An exact copy of the data is needed, but without any of its images.

> _Dataset content_:

═══

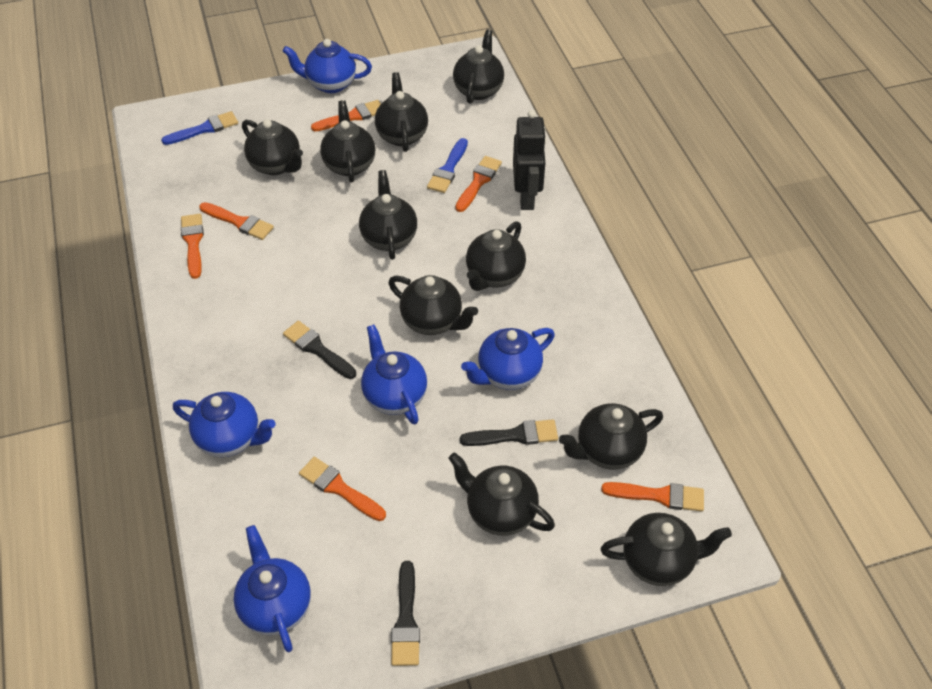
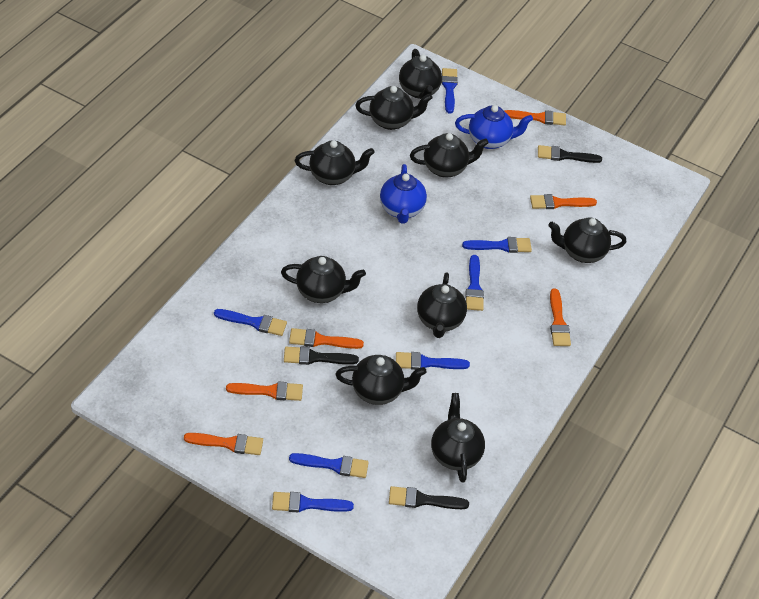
black robot: 1 -> 0
black teapot: 10 -> 9
blue brush: 2 -> 7
blue teapot: 5 -> 2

═══

> _Output of the task_:
black robot: 1 -> 0
black teapot: 10 -> 9
blue brush: 2 -> 7
blue teapot: 5 -> 2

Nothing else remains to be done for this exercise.